(Scene edit records)
———
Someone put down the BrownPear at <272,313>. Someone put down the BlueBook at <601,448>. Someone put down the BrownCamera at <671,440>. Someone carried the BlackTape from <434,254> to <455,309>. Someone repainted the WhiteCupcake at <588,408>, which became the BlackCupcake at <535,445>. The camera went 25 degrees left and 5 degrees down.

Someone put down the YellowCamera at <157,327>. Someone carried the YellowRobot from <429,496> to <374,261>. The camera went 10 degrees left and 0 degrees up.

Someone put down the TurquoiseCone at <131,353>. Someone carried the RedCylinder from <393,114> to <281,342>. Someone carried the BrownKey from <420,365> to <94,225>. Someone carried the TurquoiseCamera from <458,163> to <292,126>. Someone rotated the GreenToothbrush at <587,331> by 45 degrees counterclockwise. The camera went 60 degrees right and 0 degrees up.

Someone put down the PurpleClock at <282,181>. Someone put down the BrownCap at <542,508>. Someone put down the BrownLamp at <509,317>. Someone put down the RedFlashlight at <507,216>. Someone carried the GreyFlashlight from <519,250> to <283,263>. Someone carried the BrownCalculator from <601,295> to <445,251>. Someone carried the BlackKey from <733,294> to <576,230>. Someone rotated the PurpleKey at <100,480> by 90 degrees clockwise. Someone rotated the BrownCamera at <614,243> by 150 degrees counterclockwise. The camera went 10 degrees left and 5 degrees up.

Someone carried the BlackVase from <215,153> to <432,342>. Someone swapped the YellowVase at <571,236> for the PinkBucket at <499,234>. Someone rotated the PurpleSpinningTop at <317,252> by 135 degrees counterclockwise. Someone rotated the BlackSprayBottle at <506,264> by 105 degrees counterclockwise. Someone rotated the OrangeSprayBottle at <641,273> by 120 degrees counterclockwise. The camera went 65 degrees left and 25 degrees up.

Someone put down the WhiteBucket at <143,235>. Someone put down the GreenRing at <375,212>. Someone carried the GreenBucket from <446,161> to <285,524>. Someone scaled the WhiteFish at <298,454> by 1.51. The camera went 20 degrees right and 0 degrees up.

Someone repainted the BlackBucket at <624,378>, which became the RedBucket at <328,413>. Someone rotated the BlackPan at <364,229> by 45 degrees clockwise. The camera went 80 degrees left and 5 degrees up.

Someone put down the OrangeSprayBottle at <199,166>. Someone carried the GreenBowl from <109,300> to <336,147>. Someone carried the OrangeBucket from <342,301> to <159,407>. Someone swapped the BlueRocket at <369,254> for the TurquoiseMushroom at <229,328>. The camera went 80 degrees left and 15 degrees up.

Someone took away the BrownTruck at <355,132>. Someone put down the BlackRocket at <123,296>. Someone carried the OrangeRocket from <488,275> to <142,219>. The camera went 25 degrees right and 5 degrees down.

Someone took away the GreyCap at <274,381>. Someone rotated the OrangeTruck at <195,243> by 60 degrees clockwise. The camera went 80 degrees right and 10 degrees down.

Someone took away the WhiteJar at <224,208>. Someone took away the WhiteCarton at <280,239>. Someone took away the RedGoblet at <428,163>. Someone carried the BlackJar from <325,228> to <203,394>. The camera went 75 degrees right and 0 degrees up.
———
## WORK INSTRUCTION
Give back the data above word for word.

## ANSWER BOX
Someone put down the BrownPear at <272,313>. Someone put down the BlueBook at <601,448>. Someone put down the BrownCamera at <671,440>. Someone carried the BlackTape from <434,254> to <455,309>. Someone repainted the WhiteCupcake at <588,408>, which became the BlackCupcake at <535,445>. The camera went 25 degrees left and 5 degrees down.

Someone put down the YellowCamera at <157,327>. Someone carried the YellowRobot from <429,496> to <374,261>. The camera went 10 degrees left and 0 degrees up.

Someone put down the TurquoiseCone at <131,353>. Someone carried the RedCylinder from <393,114> to <281,342>. Someone carried the BrownKey from <420,365> to <94,225>. Someone carried the TurquoiseCamera from <458,163> to <292,126>. Someone rotated the GreenToothbrush at <587,331> by 45 degrees counterclockwise. The camera went 60 degrees right and 0 degrees up.

Someone put down the PurpleClock at <282,181>. Someone put down the BrownCap at <542,508>. Someone put down the BrownLamp at <509,317>. Someone put down the RedFlashlight at <507,216>. Someone carried the GreyFlashlight from <519,250> to <283,263>. Someone carried the BrownCalculator from <601,295> to <445,251>. Someone carried the BlackKey from <733,294> to <576,230>. Someone rotated the PurpleKey at <100,480> by 90 degrees clockwise. Someone rotated the BrownCamera at <614,243> by 150 degrees counterclockwise. The camera went 10 degrees left and 5 degrees up.

Someone carried the BlackVase from <215,153> to <432,342>. Someone swapped the YellowVase at <571,236> for the PinkBucket at <499,234>. Someone rotated the PurpleSpinningTop at <317,252> by 135 degrees counterclockwise. Someone rotated the BlackSprayBottle at <506,264> by 105 degrees counterclockwise. Someone rotated the OrangeSprayBottle at <641,273> by 120 degrees counterclockwise. The camera went 65 degrees left and 25 degrees up.

Someone put down the WhiteBucket at <143,235>. Someone put down the GreenRing at <375,212>. Someone carried the GreenBucket from <446,161> to <285,524>. Someone scaled the WhiteFish at <298,454> by 1.51. The camera went 20 degrees right and 0 degrees up.

Someone repainted the BlackBucket at <624,378>, which became the RedBucket at <328,413>. Someone rotated the BlackPan at <364,229> by 45 degrees clockwise. The camera went 80 degrees left and 5 degrees up.

Someone put down the OrangeSprayBottle at <199,166>. Someone carried the GreenBowl from <109,300> to <336,147>. Someone carried the OrangeBucket from <342,301> to <159,407>. Someone swapped the BlueRocket at <369,254> for the TurquoiseMushroom at <229,328>. The camera went 80 degrees left and 15 degrees up.

Someone took away the BrownTruck at <355,132>. Someone put down the BlackRocket at <123,296>. Someone carried the OrangeRocket from <488,275> to <142,219>. The camera went 25 degrees right and 5 degrees down.

Someone took away the GreyCap at <274,381>. Someone rotated the OrangeTruck at <195,243> by 60 degrees clockwise. The camera went 80 degrees right and 10 degrees down.

Someone took away the WhiteJar at <224,208>. Someone took away the WhiteCarton at <280,239>. Someone took away the RedGoblet at <428,163>. Someone carried the BlackJar from <325,228> to <203,394>. The camera went 75 degrees right and 0 degrees up.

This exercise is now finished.